## [Task details]
Every entry below, from first to last, should be copied exactly.

## [Exercise input]
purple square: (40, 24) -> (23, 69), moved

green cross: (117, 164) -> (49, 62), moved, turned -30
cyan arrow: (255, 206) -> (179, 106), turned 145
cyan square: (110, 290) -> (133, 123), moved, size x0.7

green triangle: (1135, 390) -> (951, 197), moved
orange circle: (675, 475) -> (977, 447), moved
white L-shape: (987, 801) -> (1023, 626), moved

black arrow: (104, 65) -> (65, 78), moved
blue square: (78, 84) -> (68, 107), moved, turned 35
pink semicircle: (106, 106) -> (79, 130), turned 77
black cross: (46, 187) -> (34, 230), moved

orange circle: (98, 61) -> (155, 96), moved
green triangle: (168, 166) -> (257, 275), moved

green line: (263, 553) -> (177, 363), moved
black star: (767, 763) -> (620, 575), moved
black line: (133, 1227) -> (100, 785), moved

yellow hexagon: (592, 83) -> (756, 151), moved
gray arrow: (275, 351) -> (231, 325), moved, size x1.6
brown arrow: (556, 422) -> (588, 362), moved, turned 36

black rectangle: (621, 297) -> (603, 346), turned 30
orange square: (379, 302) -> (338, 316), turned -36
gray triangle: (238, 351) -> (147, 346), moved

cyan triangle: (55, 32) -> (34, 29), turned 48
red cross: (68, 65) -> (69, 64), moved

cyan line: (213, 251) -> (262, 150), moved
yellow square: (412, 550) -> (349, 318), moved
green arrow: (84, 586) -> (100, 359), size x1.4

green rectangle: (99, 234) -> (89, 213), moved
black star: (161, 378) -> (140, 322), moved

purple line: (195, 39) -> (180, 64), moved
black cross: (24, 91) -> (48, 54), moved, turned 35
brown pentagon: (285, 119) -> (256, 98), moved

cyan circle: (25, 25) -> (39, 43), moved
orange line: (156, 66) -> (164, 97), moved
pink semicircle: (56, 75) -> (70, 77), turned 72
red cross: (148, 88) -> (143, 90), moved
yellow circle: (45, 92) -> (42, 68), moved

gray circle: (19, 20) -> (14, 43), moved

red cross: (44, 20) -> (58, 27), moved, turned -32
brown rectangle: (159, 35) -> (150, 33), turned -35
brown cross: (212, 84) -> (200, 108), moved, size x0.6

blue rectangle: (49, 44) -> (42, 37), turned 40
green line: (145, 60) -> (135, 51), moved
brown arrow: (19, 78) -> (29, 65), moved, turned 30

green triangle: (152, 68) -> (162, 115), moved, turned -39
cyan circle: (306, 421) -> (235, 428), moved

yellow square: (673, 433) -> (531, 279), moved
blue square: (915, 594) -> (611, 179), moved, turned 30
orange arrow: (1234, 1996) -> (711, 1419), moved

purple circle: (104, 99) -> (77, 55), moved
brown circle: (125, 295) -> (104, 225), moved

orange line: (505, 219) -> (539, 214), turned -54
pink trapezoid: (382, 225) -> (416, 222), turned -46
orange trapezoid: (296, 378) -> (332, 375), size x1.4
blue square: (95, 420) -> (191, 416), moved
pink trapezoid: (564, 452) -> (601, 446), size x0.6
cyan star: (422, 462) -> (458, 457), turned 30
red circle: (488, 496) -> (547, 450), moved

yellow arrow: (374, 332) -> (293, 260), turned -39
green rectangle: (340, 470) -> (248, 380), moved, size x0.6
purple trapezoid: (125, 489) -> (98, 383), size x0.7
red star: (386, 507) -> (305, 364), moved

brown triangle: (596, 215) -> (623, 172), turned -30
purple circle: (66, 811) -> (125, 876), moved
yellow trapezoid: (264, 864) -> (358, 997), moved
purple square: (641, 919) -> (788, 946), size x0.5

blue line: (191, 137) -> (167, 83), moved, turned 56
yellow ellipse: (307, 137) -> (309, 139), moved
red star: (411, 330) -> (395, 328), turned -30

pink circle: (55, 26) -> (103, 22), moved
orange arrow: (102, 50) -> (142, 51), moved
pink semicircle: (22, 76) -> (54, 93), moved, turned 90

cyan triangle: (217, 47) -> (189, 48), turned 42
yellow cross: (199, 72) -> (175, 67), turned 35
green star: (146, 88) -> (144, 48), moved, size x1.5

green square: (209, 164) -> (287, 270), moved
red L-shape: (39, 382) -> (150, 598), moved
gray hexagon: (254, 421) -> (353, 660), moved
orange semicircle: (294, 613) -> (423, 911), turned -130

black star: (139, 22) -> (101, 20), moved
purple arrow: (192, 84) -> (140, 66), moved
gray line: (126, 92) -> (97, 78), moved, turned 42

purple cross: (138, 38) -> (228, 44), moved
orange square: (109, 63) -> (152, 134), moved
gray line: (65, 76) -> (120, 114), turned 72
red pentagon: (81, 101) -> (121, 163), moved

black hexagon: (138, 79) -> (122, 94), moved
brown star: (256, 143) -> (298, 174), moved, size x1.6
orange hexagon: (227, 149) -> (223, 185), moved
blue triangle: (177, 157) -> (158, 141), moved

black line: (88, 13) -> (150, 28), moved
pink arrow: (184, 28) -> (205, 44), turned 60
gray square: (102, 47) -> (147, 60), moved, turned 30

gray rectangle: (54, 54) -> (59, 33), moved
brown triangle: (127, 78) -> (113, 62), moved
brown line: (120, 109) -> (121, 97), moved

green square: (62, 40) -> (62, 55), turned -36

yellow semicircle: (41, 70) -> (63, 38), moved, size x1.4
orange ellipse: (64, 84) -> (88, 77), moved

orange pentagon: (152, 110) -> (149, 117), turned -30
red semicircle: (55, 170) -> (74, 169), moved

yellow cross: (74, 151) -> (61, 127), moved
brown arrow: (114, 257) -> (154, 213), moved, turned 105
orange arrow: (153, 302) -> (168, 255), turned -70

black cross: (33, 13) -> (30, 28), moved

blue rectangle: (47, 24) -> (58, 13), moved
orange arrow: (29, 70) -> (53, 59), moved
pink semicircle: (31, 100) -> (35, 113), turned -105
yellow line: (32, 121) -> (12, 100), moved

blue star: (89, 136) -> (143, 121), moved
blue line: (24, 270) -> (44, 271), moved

## [Expected output]
purple square: (40, 24) -> (23, 69), moved

green cross: (117, 164) -> (49, 62), moved, turned -30
cyan arrow: (255, 206) -> (179, 106), turned 145
cyan square: (110, 290) -> (133, 123), moved, size x0.7

green triangle: (1135, 390) -> (951, 197), moved
orange circle: (675, 475) -> (977, 447), moved
white L-shape: (987, 801) -> (1023, 626), moved

black arrow: (104, 65) -> (65, 78), moved
blue square: (78, 84) -> (68, 107), moved, turned 35
pink semicircle: (106, 106) -> (79, 130), turned 77
black cross: (46, 187) -> (34, 230), moved

orange circle: (98, 61) -> (155, 96), moved
green triangle: (168, 166) -> (257, 275), moved

green line: (263, 553) -> (177, 363), moved
black star: (767, 763) -> (620, 575), moved
black line: (133, 1227) -> (100, 785), moved

yellow hexagon: (592, 83) -> (756, 151), moved
gray arrow: (275, 351) -> (231, 325), moved, size x1.6
brown arrow: (556, 422) -> (588, 362), moved, turned 36

black rectangle: (621, 297) -> (603, 346), turned 30
orange square: (379, 302) -> (338, 316), turned -36
gray triangle: (238, 351) -> (147, 346), moved

cyan triangle: (55, 32) -> (34, 29), turned 48
red cross: (68, 65) -> (69, 64), moved

cyan line: (213, 251) -> (262, 150), moved
yellow square: (412, 550) -> (349, 318), moved
green arrow: (84, 586) -> (100, 359), size x1.4

green rectangle: (99, 234) -> (89, 213), moved
black star: (161, 378) -> (140, 322), moved

purple line: (195, 39) -> (180, 64), moved
black cross: (24, 91) -> (48, 54), moved, turned 35
brown pentagon: (285, 119) -> (256, 98), moved

cyan circle: (25, 25) -> (39, 43), moved
orange line: (156, 66) -> (164, 97), moved
pink semicircle: (56, 75) -> (70, 77), turned 72
red cross: (148, 88) -> (143, 90), moved
yellow circle: (45, 92) -> (42, 68), moved

gray circle: (19, 20) -> (14, 43), moved

red cross: (44, 20) -> (58, 27), moved, turned -32
brown rectangle: (159, 35) -> (150, 33), turned -35
brown cross: (212, 84) -> (200, 108), moved, size x0.6

blue rectangle: (49, 44) -> (42, 37), turned 40
green line: (145, 60) -> (135, 51), moved
brown arrow: (19, 78) -> (29, 65), moved, turned 30

green triangle: (152, 68) -> (162, 115), moved, turned -39
cyan circle: (306, 421) -> (235, 428), moved

yellow square: (673, 433) -> (531, 279), moved
blue square: (915, 594) -> (611, 179), moved, turned 30
orange arrow: (1234, 1996) -> (711, 1419), moved

purple circle: (104, 99) -> (77, 55), moved
brown circle: (125, 295) -> (104, 225), moved

orange line: (505, 219) -> (539, 214), turned -54
pink trapezoid: (382, 225) -> (416, 222), turned -46
orange trapezoid: (296, 378) -> (332, 375), size x1.4
blue square: (95, 420) -> (191, 416), moved
pink trapezoid: (564, 452) -> (601, 446), size x0.6
cyan star: (422, 462) -> (458, 457), turned 30
red circle: (488, 496) -> (547, 450), moved

yellow arrow: (374, 332) -> (293, 260), turned -39
green rectangle: (340, 470) -> (248, 380), moved, size x0.6
purple trapezoid: (125, 489) -> (98, 383), size x0.7
red star: (386, 507) -> (305, 364), moved

brown triangle: (596, 215) -> (623, 172), turned -30
purple circle: (66, 811) -> (125, 876), moved
yellow trapezoid: (264, 864) -> (358, 997), moved
purple square: (641, 919) -> (788, 946), size x0.5

blue line: (191, 137) -> (167, 83), moved, turned 56
yellow ellipse: (307, 137) -> (309, 139), moved
red star: (411, 330) -> (395, 328), turned -30

pink circle: (55, 26) -> (103, 22), moved
orange arrow: (102, 50) -> (142, 51), moved
pink semicircle: (22, 76) -> (54, 93), moved, turned 90

cyan triangle: (217, 47) -> (189, 48), turned 42
yellow cross: (199, 72) -> (175, 67), turned 35
green star: (146, 88) -> (144, 48), moved, size x1.5

green square: (209, 164) -> (287, 270), moved
red L-shape: (39, 382) -> (150, 598), moved
gray hexagon: (254, 421) -> (353, 660), moved
orange semicircle: (294, 613) -> (423, 911), turned -130

black star: (139, 22) -> (101, 20), moved
purple arrow: (192, 84) -> (140, 66), moved
gray line: (126, 92) -> (97, 78), moved, turned 42

purple cross: (138, 38) -> (228, 44), moved
orange square: (109, 63) -> (152, 134), moved
gray line: (65, 76) -> (120, 114), turned 72
red pentagon: (81, 101) -> (121, 163), moved

black hexagon: (138, 79) -> (122, 94), moved
brown star: (256, 143) -> (298, 174), moved, size x1.6
orange hexagon: (227, 149) -> (223, 185), moved
blue triangle: (177, 157) -> (158, 141), moved

black line: (88, 13) -> (150, 28), moved
pink arrow: (184, 28) -> (205, 44), turned 60
gray square: (102, 47) -> (147, 60), moved, turned 30

gray rectangle: (54, 54) -> (59, 33), moved
brown triangle: (127, 78) -> (113, 62), moved
brown line: (120, 109) -> (121, 97), moved

green square: (62, 40) -> (62, 55), turned -36

yellow semicircle: (41, 70) -> (63, 38), moved, size x1.4
orange ellipse: (64, 84) -> (88, 77), moved

orange pentagon: (152, 110) -> (149, 117), turned -30
red semicircle: (55, 170) -> (74, 169), moved

yellow cross: (74, 151) -> (61, 127), moved
brown arrow: (114, 257) -> (154, 213), moved, turned 105
orange arrow: (153, 302) -> (168, 255), turned -70

black cross: (33, 13) -> (30, 28), moved

blue rectangle: (47, 24) -> (58, 13), moved
orange arrow: (29, 70) -> (53, 59), moved
pink semicircle: (31, 100) -> (35, 113), turned -105
yellow line: (32, 121) -> (12, 100), moved

blue star: (89, 136) -> (143, 121), moved
blue line: (24, 270) -> (44, 271), moved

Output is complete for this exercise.